**SUPPLIED MATERIAL:**
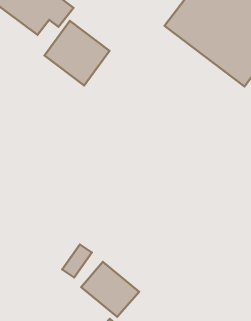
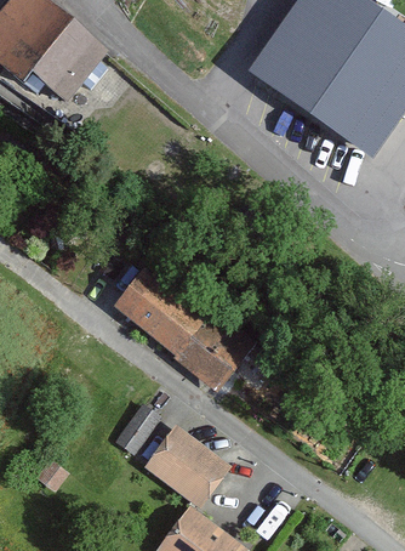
building: [45,21,109,86] -> none
building: none -> [115,265,253,392]

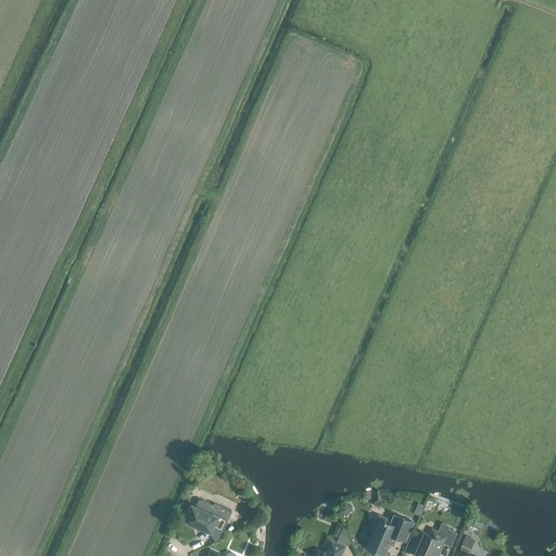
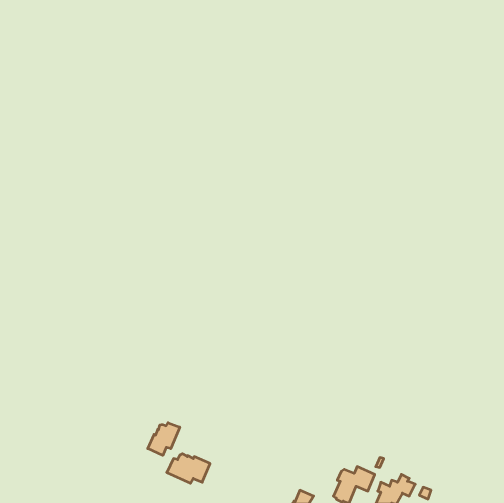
building: none -> [148,423,180,455]

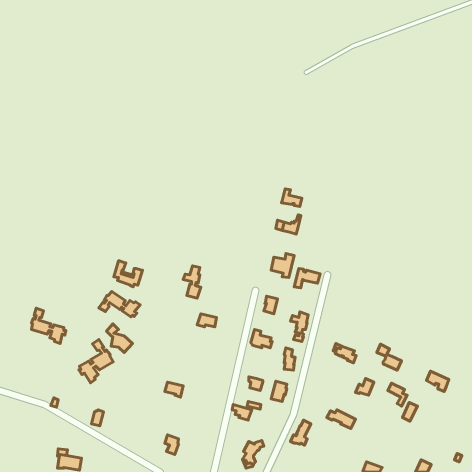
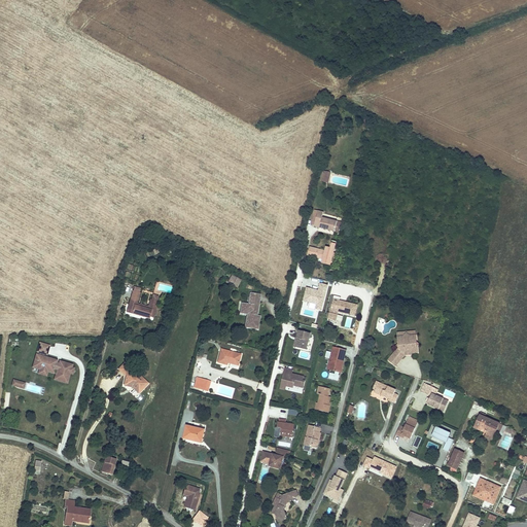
building: [183,266,201,298] -> [243,292,262,328]
building: [99,292,140,317] -> none
building: none -> [389,333,416,364]
building: [79,339,113,383] -> none
building: none -> [472,478,499,503]

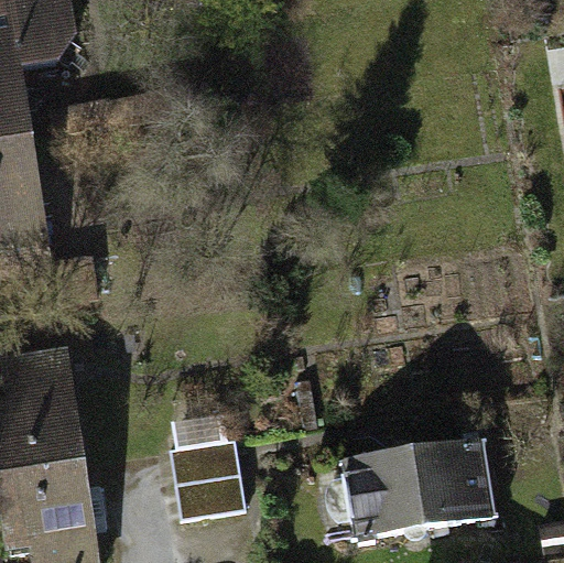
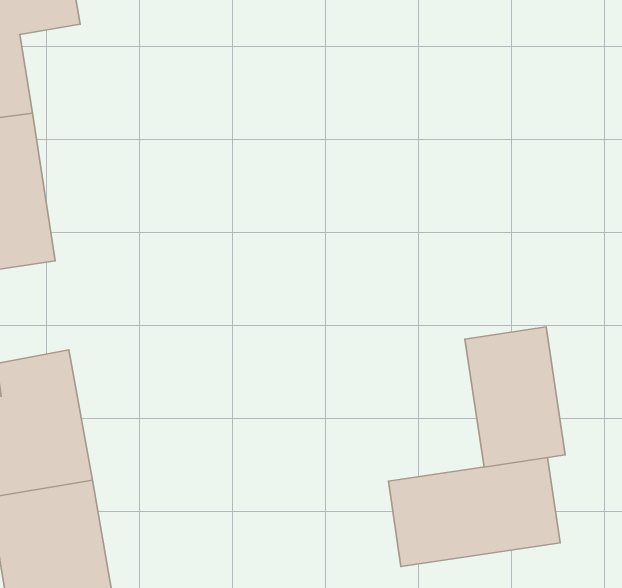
building: none -> [465,327,565,467]
building: [169,439,246,523] -> none

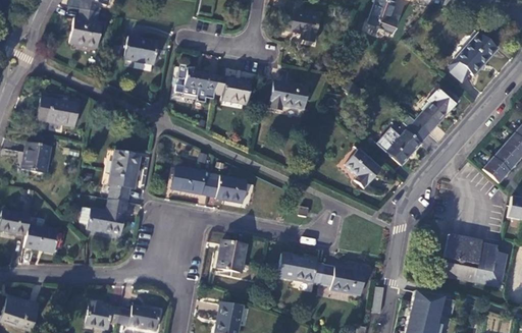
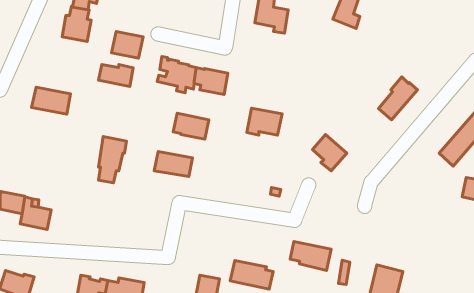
building: [449,33,497,81] -> none
building: none -> [99,64,133,87]
building: [268,80,307,110] -> [247,108,282,135]
building: [386,120,430,165] -> none
building: [21,142,50,173] -> none
building: [208,174,247,203] -> [173,113,209,139]
building: [77,199,125,234] -> none
building: [439,234,507,287] -> none
building: [216,240,246,272] -> none
building: [276,254,323,285] -> [230,260,273,289]

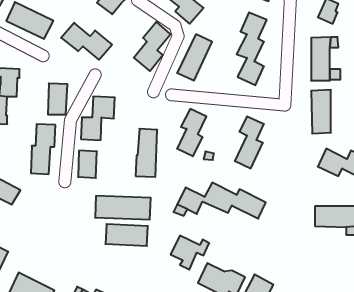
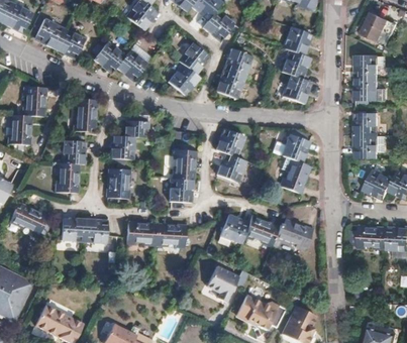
building: [105,224,148,246] -> [60,221,105,244]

**WRITTEN TASK:** From the first line of the listing above, repeat every line through the one holding "building: [79,339,113,383] -> none". Both ends count, and pictures stay out.

**ANSWER TO THE PROBLEM:**
building: [45,21,109,86] -> none
building: none -> [115,265,253,392]

building: none -> [148,423,180,455]

building: [183,266,201,298] -> [243,292,262,328]
building: [99,292,140,317] -> none
building: none -> [389,333,416,364]
building: [79,339,113,383] -> none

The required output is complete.